**Task requirements**
Show every line of the rows below that contains the string "road", copying each such line in full.

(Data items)
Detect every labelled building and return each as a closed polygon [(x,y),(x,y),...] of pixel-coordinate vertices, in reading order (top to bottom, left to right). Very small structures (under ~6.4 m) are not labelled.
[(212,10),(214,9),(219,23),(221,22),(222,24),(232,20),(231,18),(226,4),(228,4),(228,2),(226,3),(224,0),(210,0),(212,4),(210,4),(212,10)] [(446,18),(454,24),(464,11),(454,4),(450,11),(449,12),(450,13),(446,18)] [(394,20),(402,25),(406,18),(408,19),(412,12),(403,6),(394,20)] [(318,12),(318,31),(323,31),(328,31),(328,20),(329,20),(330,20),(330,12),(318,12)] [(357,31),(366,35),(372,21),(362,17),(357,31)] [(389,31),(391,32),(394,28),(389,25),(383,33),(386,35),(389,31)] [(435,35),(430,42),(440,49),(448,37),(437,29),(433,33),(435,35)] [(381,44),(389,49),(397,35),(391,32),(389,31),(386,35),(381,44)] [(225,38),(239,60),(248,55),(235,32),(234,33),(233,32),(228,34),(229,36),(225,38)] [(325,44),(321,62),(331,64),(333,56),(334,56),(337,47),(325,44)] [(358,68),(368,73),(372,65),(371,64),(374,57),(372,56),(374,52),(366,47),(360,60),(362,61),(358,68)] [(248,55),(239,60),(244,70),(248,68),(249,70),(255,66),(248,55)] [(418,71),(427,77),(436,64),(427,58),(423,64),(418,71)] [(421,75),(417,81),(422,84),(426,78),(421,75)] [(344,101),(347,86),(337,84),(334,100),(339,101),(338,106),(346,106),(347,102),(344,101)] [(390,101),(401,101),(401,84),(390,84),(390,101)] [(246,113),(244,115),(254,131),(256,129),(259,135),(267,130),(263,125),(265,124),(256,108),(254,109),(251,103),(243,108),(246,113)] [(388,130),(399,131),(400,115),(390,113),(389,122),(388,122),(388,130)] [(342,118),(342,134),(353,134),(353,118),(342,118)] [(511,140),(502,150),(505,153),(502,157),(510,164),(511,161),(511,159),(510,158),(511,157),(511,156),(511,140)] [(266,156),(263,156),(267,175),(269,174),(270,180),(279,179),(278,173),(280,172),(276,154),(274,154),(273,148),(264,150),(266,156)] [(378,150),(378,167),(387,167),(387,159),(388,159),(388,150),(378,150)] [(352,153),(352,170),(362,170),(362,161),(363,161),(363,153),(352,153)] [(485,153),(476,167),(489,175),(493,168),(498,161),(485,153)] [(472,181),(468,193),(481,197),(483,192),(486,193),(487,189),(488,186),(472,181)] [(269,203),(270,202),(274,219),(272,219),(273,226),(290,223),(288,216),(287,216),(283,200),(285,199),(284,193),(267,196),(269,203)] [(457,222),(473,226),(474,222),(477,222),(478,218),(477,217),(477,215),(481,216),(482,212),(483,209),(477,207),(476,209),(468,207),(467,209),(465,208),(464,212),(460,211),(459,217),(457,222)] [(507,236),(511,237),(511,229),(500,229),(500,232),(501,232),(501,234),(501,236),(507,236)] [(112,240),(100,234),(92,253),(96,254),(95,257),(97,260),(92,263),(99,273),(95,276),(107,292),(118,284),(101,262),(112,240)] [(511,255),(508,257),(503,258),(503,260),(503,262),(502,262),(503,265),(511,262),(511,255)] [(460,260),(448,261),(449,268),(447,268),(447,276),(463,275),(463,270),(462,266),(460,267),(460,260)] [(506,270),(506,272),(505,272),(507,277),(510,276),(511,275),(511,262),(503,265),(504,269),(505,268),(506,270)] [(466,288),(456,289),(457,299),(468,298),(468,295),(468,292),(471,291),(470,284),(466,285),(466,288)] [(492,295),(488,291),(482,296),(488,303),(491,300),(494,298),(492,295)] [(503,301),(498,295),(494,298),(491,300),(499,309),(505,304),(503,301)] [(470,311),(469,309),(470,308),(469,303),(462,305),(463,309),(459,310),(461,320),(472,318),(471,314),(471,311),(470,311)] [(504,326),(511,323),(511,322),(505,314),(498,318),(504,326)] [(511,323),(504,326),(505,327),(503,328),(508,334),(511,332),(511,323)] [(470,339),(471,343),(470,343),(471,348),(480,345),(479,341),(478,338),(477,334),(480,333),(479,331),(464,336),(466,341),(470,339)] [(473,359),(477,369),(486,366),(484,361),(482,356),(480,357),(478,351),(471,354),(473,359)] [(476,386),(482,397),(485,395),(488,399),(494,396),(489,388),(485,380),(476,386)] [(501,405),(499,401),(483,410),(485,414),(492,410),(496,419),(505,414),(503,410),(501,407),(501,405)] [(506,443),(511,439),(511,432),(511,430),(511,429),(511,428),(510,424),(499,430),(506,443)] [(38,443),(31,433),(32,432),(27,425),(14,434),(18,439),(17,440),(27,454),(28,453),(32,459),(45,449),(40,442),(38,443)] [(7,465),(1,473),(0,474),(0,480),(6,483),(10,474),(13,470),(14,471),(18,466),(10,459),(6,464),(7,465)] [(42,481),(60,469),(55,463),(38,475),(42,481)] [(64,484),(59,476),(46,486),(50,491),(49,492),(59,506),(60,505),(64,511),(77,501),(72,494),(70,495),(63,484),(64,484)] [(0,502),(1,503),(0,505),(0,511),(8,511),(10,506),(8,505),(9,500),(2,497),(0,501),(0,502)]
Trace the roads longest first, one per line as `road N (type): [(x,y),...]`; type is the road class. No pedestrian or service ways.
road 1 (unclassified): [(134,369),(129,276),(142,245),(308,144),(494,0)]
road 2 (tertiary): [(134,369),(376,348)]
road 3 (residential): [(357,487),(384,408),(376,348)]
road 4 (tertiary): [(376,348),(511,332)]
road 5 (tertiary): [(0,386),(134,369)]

**Solution to this exercise**
Trace the roads longest first, one per line as `road N (type): [(x,y),...]`; type is the road class. No pedestrian or service ways.
road 1 (unclassified): [(134,369),(129,276),(142,245),(308,144),(494,0)]
road 2 (tertiary): [(134,369),(376,348)]
road 3 (residential): [(357,487),(384,408),(376,348)]
road 4 (tertiary): [(376,348),(511,332)]
road 5 (tertiary): [(0,386),(134,369)]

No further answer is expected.